▸ **Your objective**
An exact reproduction of all the data is needed, with no images in it.

── Records provided ──

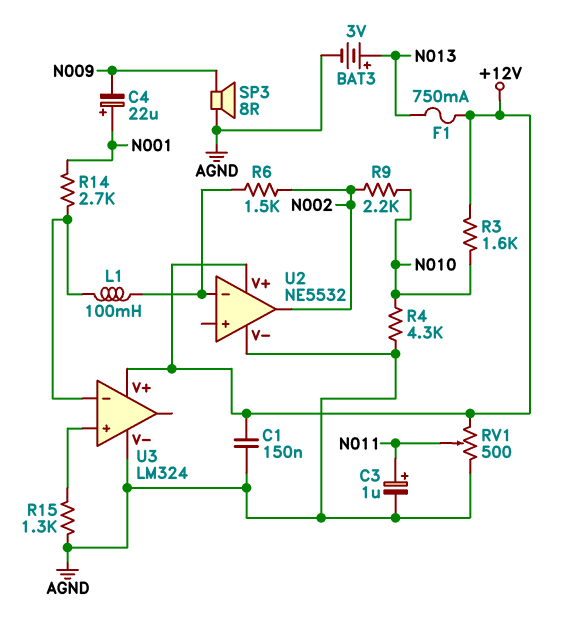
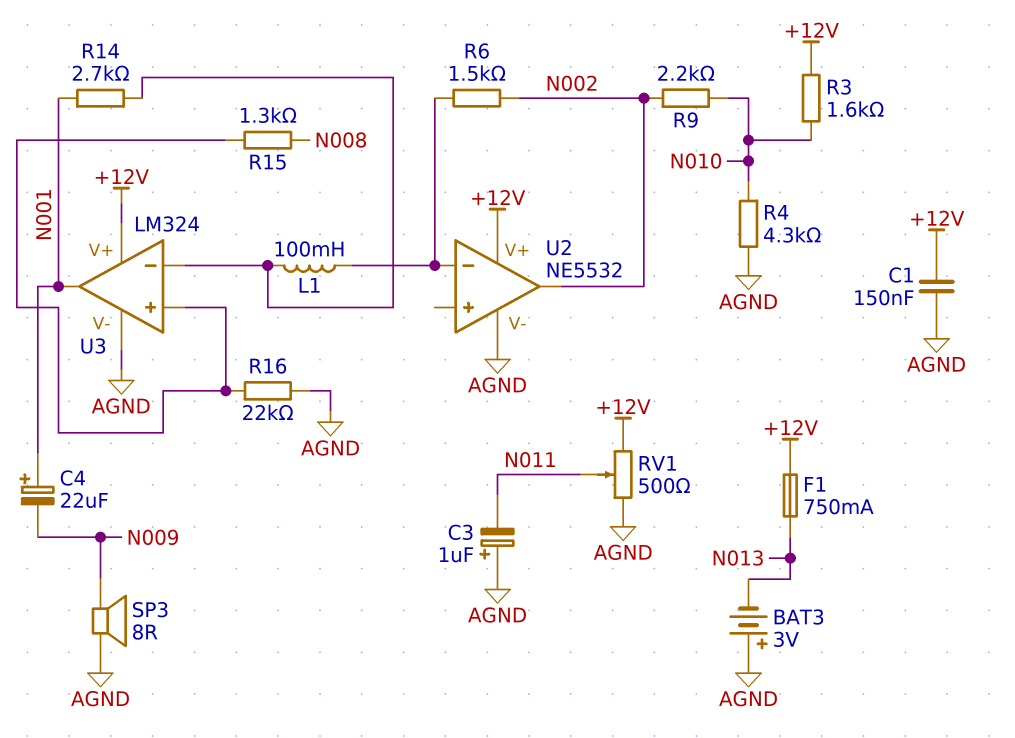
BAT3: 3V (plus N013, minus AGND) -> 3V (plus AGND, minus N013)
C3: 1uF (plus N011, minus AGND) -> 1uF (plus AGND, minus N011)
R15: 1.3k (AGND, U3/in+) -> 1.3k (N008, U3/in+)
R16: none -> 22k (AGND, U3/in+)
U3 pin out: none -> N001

───

▸ **Solution to this exercise**
BAT3: 3V (plus N013, minus AGND) -> 3V (plus AGND, minus N013)
C3: 1uF (plus N011, minus AGND) -> 1uF (plus AGND, minus N011)
R15: 1.3k (AGND, U3/in+) -> 1.3k (N008, U3/in+)
R16: none -> 22k (AGND, U3/in+)
U3 pin out: none -> N001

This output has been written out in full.